*** Source information

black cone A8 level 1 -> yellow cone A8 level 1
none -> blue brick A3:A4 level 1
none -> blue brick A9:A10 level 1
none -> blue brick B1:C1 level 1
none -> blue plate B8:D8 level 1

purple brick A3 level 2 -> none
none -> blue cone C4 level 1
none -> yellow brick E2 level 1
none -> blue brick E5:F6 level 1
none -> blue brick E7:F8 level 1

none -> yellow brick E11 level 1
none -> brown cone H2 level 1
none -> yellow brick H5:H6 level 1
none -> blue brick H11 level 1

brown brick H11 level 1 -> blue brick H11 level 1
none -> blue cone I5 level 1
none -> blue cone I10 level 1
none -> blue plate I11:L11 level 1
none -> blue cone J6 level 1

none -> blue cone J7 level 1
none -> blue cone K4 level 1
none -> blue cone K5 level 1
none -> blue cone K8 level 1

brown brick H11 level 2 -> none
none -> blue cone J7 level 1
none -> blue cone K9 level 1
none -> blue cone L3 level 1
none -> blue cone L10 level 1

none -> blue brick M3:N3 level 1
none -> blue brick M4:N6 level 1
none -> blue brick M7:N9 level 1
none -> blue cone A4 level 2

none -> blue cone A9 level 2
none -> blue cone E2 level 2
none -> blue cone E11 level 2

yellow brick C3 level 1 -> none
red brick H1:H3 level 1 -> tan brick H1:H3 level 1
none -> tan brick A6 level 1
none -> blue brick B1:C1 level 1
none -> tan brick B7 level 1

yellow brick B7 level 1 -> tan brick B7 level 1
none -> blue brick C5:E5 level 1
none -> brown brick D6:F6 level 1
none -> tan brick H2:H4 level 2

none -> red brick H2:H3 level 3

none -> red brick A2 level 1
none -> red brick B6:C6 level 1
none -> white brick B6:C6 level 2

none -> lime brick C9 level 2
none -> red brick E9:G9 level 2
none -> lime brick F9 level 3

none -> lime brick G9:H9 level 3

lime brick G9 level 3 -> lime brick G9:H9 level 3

******

[Exercise objective]
Which lines of the entries above contain the string "brown"? Copy each one.

[Your response]
none -> brown cone H2 level 1
brown brick H11 level 1 -> blue brick H11 level 1
brown brick H11 level 2 -> none
none -> brown brick D6:F6 level 1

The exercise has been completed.